PROBLEM:
Restate the lines exactly, starting at the line that contains "yellow lemon: 3 -> 7" and finishing with the final line of the records.

[Object state change records]
****************************************

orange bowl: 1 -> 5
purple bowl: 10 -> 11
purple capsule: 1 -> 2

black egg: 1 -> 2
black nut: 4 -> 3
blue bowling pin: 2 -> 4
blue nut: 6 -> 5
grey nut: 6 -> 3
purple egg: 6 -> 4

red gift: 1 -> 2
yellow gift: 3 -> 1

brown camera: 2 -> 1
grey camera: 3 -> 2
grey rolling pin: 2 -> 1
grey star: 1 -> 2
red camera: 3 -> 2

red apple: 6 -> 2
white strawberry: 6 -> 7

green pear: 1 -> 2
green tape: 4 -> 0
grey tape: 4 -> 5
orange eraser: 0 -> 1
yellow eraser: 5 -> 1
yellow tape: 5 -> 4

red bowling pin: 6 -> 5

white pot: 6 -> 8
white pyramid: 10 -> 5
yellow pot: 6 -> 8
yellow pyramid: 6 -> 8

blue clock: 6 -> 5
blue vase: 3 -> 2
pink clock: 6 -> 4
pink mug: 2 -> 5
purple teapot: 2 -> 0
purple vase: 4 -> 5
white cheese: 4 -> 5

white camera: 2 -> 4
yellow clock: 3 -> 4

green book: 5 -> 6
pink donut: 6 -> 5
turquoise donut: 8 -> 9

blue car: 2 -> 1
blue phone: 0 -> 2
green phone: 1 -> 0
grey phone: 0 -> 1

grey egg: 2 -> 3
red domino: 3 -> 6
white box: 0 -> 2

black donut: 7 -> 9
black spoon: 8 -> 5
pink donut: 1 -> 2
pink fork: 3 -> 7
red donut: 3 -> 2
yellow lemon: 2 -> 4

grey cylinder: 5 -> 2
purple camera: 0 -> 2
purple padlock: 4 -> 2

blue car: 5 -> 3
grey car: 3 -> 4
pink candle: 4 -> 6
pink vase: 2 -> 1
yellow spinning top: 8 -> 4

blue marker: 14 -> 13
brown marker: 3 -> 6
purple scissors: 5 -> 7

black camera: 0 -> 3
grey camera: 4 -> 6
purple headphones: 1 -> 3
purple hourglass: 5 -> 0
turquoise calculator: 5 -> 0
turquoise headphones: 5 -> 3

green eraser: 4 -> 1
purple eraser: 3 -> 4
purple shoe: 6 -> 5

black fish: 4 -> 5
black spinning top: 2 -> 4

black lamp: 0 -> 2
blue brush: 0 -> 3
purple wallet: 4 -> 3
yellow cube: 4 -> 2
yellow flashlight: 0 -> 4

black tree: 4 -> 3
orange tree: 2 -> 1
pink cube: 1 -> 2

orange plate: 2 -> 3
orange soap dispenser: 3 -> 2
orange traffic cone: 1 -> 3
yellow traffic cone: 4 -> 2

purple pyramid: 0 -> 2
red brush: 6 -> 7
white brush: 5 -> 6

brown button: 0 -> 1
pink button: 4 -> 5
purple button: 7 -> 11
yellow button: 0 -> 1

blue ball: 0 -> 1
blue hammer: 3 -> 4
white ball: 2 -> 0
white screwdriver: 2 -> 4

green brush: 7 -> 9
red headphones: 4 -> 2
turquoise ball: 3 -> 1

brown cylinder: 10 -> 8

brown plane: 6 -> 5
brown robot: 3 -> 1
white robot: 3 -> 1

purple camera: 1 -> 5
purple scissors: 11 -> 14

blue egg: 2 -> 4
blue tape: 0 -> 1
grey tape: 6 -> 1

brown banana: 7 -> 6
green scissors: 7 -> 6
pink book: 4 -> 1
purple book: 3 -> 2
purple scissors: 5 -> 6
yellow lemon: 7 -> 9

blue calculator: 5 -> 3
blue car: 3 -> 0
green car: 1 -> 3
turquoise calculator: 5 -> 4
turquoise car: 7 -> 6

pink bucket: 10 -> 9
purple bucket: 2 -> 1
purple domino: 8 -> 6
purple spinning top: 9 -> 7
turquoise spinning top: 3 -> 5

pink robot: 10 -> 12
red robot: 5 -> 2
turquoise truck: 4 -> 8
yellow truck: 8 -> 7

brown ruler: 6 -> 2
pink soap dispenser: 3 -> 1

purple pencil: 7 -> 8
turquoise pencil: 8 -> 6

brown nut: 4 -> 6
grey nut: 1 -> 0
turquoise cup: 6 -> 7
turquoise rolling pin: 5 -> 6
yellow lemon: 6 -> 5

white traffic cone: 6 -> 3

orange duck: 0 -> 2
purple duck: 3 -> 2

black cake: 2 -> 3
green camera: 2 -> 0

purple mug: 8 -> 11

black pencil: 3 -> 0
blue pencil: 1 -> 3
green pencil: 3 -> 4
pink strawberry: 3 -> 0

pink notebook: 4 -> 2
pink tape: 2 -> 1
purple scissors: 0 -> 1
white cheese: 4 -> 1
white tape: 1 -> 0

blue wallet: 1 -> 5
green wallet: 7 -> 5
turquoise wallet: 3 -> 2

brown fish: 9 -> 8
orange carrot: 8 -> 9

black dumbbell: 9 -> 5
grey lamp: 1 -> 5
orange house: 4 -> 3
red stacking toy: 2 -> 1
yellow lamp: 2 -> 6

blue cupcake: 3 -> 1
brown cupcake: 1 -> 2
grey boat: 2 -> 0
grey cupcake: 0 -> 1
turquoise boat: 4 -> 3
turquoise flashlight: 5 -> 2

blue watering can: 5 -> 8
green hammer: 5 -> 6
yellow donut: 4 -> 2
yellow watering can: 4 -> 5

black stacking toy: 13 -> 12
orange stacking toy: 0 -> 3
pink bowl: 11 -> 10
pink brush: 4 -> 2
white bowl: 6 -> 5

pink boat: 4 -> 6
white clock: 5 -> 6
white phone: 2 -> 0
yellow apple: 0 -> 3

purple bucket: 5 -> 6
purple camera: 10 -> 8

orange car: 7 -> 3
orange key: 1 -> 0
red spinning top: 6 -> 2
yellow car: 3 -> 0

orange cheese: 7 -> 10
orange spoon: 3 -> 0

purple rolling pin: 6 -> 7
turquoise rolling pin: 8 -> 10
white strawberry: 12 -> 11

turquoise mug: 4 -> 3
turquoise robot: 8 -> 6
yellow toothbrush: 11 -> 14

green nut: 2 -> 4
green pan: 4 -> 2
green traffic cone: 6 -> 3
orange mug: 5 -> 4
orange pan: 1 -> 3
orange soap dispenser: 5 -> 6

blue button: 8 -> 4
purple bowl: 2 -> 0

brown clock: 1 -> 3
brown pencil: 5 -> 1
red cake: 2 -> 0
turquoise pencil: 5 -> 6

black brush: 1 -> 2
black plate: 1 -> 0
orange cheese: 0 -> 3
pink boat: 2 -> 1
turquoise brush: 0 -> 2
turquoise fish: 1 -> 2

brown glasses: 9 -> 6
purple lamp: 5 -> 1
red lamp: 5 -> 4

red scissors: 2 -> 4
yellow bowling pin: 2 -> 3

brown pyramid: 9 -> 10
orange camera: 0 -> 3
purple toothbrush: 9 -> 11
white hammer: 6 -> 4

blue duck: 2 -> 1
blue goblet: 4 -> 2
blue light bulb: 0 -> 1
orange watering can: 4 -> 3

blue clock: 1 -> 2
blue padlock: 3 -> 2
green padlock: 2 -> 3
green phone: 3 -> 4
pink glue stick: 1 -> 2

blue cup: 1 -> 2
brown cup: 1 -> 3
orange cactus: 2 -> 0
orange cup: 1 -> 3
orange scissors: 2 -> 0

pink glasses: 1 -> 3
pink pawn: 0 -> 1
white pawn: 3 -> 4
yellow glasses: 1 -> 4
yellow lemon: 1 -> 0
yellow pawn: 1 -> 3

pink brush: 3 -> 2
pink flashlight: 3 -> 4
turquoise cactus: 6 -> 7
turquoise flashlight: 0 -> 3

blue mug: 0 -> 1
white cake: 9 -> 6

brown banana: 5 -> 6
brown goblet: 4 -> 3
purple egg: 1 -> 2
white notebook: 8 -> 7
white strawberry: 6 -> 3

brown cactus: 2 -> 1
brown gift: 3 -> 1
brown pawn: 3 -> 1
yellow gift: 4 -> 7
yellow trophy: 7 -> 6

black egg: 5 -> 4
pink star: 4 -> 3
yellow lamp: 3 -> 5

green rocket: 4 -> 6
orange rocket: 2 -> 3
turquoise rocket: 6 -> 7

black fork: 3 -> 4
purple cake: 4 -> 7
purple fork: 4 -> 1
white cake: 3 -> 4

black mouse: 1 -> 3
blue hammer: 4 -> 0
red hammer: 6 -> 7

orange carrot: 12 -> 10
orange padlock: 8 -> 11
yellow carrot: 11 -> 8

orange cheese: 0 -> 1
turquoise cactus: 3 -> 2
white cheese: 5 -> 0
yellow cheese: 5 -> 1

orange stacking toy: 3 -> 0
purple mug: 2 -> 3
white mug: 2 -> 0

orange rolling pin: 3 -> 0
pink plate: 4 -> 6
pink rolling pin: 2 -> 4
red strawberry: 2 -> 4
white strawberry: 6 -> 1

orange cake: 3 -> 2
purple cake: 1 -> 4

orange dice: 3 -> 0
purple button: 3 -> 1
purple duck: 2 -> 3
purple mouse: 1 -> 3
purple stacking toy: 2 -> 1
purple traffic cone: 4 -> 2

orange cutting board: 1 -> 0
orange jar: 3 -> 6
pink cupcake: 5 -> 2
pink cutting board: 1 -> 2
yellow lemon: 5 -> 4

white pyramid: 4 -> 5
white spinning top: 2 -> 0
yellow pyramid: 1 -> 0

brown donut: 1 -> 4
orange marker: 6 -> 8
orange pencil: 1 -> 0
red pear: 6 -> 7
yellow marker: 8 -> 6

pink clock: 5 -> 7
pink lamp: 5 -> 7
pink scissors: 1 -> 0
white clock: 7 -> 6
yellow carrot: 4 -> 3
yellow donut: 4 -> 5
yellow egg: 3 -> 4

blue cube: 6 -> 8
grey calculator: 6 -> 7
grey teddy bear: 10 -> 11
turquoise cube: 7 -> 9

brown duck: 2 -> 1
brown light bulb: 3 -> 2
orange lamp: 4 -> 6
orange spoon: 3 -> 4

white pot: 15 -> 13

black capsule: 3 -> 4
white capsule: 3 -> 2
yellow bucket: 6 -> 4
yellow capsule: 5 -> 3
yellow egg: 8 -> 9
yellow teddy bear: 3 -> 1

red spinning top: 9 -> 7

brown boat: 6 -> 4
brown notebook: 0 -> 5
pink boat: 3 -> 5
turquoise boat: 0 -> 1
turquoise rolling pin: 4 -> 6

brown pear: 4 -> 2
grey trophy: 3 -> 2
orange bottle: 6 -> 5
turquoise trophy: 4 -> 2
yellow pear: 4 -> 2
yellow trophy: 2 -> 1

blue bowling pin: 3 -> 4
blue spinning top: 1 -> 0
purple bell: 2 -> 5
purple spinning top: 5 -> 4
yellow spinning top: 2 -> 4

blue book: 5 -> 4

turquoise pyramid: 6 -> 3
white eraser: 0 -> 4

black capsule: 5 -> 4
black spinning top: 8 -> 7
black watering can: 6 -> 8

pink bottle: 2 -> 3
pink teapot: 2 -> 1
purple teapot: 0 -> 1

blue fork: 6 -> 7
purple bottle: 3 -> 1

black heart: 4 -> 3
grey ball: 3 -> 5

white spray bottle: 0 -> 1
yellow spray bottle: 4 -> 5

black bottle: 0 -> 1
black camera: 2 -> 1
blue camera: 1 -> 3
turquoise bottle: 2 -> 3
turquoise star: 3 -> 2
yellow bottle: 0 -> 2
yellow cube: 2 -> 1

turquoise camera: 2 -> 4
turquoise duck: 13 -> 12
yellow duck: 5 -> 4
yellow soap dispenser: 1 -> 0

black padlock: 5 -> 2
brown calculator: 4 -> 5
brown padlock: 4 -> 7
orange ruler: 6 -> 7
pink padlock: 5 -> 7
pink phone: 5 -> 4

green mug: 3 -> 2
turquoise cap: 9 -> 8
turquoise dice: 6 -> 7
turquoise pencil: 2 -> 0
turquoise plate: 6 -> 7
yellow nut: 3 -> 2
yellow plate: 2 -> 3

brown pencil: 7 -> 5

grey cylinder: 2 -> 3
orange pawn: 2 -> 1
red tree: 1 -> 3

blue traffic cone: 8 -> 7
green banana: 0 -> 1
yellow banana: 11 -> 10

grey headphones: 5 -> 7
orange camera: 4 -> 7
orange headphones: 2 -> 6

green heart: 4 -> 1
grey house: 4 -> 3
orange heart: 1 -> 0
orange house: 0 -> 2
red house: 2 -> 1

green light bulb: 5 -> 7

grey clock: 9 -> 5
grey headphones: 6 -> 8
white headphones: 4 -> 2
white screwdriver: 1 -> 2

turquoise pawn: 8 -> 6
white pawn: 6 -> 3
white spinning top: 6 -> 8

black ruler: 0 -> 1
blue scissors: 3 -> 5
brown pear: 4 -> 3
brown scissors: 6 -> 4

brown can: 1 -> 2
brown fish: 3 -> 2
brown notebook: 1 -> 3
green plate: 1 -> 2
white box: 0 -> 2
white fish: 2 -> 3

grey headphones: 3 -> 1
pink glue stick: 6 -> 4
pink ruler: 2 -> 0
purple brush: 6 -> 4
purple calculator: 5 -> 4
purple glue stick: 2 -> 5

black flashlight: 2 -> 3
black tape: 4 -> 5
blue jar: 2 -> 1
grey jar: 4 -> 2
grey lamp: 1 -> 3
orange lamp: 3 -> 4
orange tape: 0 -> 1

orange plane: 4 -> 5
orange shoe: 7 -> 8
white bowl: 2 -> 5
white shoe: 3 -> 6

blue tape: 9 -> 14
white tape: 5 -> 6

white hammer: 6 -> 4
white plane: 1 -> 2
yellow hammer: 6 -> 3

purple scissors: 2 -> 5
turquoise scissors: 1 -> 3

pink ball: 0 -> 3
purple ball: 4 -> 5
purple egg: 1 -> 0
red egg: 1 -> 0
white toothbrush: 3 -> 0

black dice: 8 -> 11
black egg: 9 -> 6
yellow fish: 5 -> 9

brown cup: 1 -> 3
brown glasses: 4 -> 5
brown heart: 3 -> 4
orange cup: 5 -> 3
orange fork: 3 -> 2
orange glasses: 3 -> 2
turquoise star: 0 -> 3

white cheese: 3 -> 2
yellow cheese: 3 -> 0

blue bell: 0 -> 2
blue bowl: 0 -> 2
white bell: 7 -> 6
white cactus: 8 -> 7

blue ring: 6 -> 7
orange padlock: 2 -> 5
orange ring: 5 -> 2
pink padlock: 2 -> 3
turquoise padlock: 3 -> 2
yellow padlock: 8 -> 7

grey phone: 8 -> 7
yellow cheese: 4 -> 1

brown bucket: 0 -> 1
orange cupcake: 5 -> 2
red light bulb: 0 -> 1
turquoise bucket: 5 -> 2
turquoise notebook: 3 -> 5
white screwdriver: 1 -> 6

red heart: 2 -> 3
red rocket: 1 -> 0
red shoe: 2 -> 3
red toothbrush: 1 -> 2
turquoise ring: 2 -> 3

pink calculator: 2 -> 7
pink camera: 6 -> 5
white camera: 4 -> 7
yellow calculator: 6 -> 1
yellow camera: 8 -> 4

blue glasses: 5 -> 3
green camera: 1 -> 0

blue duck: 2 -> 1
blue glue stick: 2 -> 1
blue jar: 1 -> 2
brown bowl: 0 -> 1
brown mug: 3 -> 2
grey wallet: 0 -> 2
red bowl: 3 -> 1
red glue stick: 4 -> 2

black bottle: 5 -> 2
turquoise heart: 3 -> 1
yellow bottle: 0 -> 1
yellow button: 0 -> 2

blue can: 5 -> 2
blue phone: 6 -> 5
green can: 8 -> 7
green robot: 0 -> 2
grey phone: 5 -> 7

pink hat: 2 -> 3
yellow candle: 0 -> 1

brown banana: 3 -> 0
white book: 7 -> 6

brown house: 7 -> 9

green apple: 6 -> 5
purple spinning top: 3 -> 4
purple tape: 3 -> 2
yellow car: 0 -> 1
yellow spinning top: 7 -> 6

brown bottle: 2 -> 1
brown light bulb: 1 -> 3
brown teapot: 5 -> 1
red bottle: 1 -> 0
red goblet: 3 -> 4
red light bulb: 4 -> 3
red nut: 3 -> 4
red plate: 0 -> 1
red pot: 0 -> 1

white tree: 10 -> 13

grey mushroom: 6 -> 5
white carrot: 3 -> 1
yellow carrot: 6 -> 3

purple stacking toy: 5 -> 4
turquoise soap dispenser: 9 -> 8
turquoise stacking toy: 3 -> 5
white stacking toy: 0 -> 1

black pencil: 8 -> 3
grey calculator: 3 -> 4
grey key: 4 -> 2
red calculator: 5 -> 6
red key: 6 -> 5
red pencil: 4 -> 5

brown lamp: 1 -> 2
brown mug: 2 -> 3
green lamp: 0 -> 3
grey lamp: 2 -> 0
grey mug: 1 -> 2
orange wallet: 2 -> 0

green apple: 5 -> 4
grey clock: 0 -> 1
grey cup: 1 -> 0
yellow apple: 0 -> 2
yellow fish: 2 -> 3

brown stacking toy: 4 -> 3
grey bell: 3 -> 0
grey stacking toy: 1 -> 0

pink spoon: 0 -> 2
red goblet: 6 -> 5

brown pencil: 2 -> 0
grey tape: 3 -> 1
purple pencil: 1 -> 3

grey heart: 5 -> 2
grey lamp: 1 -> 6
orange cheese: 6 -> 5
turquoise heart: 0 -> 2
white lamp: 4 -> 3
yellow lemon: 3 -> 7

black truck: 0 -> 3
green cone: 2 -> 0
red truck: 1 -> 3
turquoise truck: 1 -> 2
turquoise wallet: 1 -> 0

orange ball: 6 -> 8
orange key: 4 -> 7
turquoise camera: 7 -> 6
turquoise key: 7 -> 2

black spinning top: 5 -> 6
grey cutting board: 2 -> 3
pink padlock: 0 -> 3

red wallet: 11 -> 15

****************************************

EXPECTED ANSWER:
yellow lemon: 3 -> 7

black truck: 0 -> 3
green cone: 2 -> 0
red truck: 1 -> 3
turquoise truck: 1 -> 2
turquoise wallet: 1 -> 0

orange ball: 6 -> 8
orange key: 4 -> 7
turquoise camera: 7 -> 6
turquoise key: 7 -> 2

black spinning top: 5 -> 6
grey cutting board: 2 -> 3
pink padlock: 0 -> 3

red wallet: 11 -> 15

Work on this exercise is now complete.